(Records provided begins)

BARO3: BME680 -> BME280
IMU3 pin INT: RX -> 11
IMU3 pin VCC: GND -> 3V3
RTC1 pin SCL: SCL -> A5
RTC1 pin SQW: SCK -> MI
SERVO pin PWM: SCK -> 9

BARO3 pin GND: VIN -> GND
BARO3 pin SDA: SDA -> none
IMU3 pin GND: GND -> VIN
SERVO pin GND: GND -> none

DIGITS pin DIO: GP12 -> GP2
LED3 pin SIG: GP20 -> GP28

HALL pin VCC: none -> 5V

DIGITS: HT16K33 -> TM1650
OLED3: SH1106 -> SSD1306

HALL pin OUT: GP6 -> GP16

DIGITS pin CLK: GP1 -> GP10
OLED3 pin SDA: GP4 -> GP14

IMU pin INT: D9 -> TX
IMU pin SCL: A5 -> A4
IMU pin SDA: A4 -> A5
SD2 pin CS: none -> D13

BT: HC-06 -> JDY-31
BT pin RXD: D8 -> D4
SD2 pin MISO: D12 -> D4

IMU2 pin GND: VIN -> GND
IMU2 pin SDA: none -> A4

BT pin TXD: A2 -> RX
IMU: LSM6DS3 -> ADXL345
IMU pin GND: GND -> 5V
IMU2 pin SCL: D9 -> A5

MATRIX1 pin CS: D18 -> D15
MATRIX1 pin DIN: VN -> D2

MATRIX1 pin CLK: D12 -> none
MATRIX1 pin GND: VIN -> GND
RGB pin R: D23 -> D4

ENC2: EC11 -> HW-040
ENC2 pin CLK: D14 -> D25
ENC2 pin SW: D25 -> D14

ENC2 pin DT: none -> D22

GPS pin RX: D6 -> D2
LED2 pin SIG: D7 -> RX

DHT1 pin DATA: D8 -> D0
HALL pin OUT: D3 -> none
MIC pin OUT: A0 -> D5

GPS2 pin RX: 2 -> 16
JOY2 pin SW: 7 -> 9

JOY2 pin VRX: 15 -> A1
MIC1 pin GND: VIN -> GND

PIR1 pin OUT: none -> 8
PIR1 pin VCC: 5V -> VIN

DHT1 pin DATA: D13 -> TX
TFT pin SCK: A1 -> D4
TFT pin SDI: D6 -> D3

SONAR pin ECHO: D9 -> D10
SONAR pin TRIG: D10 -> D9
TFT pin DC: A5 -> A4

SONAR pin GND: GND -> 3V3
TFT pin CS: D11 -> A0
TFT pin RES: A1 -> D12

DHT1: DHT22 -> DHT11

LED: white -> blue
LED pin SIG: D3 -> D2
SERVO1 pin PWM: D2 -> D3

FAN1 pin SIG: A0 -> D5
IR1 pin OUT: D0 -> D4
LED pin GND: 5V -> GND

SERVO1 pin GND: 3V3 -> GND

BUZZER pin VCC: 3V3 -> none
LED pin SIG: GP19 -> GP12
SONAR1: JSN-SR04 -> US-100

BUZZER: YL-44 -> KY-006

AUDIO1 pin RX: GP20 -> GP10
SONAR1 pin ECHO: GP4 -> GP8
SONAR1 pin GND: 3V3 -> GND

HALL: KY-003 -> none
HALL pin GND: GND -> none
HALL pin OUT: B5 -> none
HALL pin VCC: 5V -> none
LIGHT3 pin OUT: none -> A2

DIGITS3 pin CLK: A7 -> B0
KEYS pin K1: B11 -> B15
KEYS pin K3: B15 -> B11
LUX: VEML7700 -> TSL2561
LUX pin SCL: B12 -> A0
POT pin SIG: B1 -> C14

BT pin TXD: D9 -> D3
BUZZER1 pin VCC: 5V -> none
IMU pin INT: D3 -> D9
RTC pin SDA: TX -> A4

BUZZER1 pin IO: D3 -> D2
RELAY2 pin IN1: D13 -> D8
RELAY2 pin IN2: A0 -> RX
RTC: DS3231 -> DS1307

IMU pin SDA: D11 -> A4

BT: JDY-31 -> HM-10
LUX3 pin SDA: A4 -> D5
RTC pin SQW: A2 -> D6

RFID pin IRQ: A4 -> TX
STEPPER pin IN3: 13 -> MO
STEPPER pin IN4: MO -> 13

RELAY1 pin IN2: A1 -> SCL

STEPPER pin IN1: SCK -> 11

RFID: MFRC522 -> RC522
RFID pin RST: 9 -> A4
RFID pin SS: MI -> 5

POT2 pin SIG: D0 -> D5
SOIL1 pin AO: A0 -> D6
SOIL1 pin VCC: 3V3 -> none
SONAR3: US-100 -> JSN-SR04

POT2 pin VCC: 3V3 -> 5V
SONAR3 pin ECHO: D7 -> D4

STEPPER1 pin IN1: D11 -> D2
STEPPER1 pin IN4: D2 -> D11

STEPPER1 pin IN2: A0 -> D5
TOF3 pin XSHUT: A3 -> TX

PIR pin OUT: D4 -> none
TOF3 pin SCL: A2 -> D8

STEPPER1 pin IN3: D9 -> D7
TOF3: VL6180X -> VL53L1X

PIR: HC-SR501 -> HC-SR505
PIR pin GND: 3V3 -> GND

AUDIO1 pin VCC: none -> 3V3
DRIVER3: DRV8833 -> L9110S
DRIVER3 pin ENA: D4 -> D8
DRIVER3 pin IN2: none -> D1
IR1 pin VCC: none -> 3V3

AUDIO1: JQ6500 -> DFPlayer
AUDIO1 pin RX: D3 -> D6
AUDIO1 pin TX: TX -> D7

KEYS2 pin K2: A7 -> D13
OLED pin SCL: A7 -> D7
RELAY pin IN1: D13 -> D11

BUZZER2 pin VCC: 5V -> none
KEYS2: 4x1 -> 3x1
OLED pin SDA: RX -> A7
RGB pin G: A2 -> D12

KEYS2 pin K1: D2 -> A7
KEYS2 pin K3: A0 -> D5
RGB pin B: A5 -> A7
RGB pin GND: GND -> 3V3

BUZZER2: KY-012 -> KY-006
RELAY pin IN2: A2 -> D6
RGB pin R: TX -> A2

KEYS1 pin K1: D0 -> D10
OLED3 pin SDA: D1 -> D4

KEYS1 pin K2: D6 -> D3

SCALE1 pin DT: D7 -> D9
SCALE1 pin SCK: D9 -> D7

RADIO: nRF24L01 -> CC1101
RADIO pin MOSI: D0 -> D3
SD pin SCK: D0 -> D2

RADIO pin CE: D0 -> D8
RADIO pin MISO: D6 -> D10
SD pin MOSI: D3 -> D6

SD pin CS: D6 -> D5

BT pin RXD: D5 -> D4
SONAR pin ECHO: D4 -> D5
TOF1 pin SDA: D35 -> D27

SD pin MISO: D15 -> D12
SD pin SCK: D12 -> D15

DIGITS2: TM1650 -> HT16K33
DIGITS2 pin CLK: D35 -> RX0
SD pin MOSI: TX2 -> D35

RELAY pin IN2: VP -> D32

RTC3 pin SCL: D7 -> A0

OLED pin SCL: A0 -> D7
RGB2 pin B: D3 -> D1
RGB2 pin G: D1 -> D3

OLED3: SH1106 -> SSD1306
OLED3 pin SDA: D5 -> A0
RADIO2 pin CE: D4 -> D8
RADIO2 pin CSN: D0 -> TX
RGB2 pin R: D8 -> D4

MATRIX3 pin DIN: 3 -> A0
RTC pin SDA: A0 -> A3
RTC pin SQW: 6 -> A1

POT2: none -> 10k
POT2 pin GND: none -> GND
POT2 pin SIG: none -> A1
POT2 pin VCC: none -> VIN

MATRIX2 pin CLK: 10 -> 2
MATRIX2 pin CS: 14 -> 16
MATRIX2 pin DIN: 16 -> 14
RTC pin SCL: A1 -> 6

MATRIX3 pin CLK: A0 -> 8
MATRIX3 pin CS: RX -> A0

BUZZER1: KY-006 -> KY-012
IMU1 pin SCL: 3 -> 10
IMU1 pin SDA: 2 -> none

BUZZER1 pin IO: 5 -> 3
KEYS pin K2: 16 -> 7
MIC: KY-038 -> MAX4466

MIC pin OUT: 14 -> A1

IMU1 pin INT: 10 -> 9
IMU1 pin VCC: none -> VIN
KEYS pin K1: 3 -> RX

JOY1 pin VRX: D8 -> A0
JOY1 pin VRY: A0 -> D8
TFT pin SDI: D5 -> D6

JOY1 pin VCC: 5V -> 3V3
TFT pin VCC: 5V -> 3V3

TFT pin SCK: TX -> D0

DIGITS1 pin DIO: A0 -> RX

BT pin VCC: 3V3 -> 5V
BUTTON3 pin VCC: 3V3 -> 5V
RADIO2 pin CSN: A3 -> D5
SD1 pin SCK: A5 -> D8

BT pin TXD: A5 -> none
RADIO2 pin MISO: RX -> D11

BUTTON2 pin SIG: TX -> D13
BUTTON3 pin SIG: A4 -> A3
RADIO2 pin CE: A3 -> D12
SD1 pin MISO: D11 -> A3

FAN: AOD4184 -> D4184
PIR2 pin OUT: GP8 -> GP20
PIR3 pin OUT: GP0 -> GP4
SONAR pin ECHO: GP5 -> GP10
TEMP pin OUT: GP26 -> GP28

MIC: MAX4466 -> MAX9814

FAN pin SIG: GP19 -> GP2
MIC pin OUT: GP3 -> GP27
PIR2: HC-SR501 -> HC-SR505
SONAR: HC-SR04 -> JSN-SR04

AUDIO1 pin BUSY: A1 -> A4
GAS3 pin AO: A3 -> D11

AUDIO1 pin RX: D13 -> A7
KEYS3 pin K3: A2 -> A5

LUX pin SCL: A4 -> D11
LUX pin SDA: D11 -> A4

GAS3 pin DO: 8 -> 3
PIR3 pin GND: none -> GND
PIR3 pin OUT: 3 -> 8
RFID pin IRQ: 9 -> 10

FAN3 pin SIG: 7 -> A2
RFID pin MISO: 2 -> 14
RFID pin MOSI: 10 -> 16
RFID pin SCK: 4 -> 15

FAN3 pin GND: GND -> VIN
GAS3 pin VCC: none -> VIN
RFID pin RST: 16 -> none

(Records provided ends)

**Task item:** In the entries above, tally the lines that hold the string "HALL" and give only the count.

**Result of this task:** 7